• Task details:
Filtering the records below, copy only those lines that include the word "grey".
============================================================
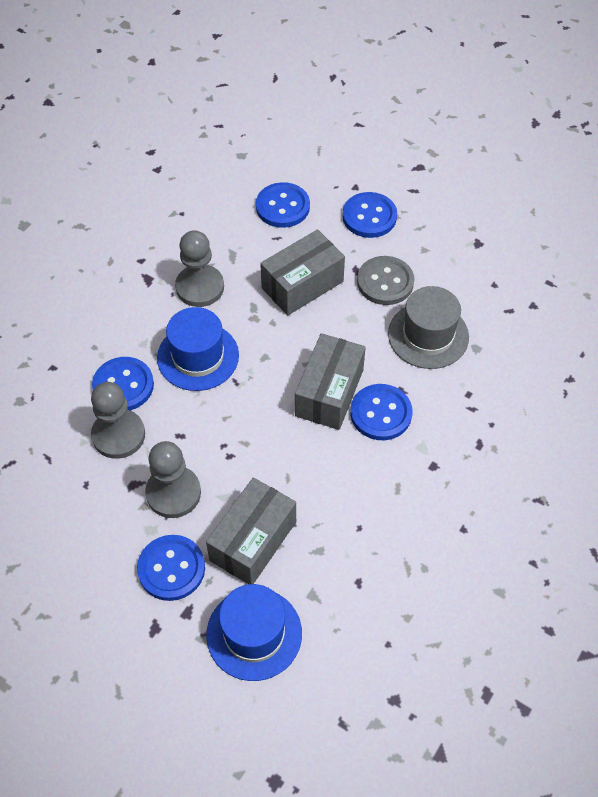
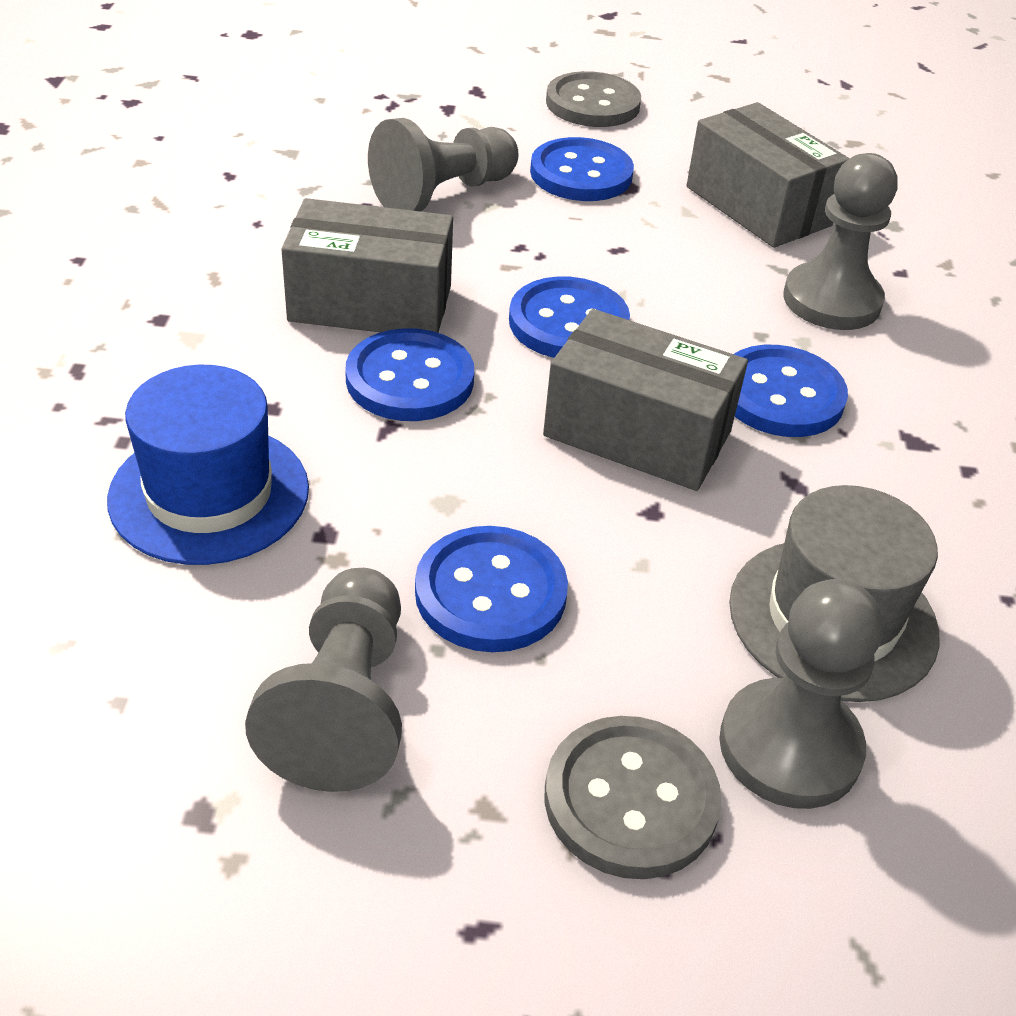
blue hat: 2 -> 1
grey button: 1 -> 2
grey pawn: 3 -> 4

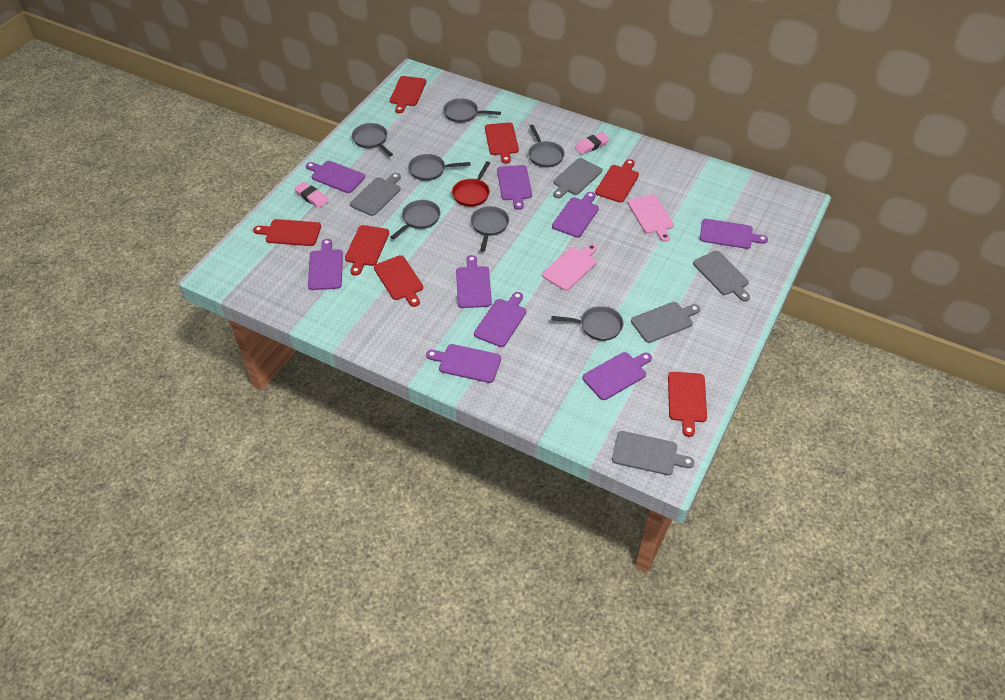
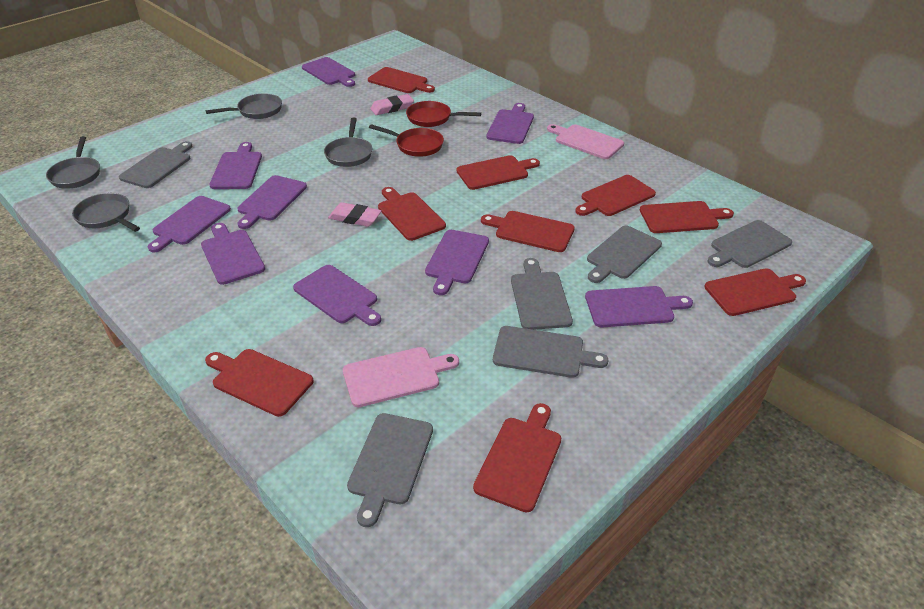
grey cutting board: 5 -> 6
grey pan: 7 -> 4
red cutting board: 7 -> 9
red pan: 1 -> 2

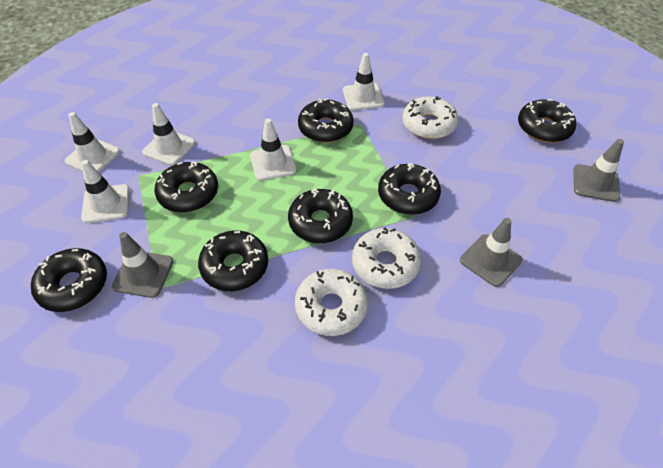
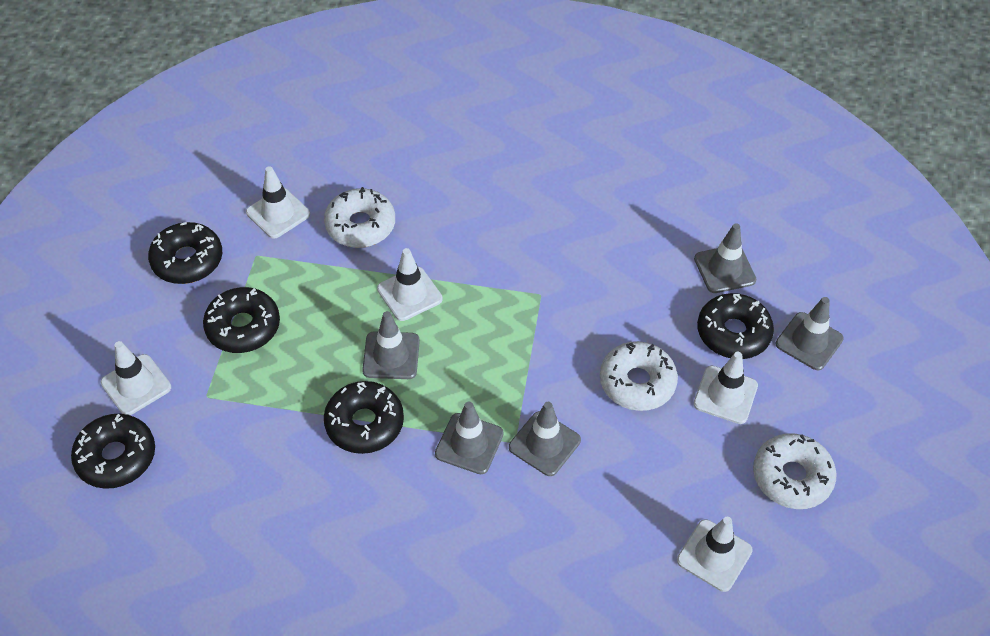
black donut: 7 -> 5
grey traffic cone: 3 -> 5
============================================================
• Output for this task:
grey button: 1 -> 2
grey pawn: 3 -> 4
grey cutting board: 5 -> 6
grey pan: 7 -> 4
grey traffic cone: 3 -> 5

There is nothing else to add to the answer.